## HOW TO COMPLETE THIS TASK
Looking at the data below, how many lines include the word "vobiven"? Respond with the number only.

## MATERIAL PROVIDED

((

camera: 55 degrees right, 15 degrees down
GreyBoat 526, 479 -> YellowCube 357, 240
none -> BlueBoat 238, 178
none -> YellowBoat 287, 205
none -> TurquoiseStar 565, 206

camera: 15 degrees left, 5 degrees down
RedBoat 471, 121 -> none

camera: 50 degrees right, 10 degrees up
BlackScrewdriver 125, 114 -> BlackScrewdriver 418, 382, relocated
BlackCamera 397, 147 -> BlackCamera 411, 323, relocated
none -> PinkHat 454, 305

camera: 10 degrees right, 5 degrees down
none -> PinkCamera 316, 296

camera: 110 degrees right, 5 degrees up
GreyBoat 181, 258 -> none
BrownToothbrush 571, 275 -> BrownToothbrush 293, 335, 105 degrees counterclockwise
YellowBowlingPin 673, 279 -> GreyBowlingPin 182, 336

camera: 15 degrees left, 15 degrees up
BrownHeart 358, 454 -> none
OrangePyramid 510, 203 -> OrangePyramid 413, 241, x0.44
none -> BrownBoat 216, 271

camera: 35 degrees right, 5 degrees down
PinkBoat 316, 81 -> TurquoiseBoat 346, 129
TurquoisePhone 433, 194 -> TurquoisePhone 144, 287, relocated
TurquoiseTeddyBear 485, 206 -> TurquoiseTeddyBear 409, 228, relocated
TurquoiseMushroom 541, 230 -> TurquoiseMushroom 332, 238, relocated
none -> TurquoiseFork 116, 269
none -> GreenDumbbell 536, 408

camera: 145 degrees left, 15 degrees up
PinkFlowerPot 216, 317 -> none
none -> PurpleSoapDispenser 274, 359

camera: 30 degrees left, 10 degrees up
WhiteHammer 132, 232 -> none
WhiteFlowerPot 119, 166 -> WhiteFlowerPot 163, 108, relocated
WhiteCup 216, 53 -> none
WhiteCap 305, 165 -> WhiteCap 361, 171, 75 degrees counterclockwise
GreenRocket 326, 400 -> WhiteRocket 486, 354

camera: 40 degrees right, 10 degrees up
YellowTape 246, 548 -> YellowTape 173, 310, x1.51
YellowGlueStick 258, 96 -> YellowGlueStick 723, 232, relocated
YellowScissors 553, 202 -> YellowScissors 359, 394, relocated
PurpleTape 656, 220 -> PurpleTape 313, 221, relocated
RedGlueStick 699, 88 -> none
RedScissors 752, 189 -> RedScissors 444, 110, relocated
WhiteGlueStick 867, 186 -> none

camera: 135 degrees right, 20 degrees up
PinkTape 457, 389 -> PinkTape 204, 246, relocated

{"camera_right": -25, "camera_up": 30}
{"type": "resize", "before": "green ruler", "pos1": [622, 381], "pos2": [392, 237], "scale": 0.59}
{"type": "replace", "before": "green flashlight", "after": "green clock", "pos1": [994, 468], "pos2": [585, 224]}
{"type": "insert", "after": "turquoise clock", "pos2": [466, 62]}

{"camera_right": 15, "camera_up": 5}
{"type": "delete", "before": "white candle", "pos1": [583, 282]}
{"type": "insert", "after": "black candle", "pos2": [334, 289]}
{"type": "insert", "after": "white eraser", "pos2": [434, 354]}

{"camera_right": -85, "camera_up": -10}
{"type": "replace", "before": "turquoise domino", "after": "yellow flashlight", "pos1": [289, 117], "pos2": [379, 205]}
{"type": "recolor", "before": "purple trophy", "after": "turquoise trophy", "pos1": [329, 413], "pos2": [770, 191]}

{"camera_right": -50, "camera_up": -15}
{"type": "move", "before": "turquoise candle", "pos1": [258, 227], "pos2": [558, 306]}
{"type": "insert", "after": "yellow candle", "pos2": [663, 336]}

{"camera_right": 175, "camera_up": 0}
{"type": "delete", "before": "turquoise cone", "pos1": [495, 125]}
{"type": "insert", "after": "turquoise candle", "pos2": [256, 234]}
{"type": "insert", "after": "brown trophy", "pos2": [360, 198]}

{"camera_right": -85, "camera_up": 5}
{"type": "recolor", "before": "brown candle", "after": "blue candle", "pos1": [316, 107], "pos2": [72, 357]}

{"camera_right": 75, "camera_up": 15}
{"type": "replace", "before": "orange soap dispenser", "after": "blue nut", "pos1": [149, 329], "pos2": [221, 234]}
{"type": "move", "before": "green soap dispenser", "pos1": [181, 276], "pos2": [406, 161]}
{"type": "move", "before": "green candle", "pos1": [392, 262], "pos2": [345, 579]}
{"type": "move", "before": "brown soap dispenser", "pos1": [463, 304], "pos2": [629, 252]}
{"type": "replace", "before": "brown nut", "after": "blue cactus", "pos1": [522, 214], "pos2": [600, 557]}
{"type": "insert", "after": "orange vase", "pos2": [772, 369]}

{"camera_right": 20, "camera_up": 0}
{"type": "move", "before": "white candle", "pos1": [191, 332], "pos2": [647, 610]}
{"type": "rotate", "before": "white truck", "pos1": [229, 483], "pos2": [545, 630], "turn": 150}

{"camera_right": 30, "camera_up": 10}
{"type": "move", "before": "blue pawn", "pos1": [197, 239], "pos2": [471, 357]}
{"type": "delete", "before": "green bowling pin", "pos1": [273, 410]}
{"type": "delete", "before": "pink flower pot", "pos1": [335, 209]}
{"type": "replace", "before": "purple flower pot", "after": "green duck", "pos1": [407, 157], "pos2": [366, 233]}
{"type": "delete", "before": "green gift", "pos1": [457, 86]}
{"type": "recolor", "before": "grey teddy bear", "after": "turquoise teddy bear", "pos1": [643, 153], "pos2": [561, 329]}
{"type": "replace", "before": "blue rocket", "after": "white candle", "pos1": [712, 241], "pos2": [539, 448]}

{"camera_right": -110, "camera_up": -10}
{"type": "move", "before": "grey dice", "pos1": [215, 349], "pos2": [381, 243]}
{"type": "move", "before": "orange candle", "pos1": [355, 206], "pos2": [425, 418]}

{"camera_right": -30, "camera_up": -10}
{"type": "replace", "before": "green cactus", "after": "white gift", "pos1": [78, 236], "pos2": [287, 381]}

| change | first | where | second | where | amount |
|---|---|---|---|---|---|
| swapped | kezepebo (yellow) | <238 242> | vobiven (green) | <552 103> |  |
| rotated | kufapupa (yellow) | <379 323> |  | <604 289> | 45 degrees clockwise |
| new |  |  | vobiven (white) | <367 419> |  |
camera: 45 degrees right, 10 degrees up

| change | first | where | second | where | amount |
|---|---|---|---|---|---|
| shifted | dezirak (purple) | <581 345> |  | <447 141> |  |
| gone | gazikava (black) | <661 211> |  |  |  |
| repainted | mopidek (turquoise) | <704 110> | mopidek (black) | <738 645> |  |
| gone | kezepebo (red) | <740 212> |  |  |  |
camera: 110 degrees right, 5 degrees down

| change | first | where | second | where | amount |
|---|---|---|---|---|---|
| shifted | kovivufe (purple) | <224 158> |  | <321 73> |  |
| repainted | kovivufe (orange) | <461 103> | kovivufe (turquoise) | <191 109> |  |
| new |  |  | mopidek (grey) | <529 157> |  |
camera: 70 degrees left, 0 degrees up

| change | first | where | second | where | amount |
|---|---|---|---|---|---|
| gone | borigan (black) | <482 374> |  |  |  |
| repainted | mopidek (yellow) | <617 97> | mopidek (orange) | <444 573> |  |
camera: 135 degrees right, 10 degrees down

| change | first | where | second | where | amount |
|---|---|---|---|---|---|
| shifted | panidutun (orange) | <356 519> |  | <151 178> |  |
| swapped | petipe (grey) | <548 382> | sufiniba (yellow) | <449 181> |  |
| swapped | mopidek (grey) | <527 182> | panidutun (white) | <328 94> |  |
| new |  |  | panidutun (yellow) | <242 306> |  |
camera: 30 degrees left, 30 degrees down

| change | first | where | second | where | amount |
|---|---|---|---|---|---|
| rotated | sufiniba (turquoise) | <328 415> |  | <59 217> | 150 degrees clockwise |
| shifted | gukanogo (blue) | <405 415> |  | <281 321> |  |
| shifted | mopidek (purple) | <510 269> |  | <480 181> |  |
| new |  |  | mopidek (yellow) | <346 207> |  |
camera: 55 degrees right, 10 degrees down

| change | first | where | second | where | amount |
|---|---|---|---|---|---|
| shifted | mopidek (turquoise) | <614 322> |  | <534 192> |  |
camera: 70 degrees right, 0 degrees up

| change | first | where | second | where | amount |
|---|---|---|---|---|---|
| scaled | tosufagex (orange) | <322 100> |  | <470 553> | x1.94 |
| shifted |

))

## TASK ANSWER
2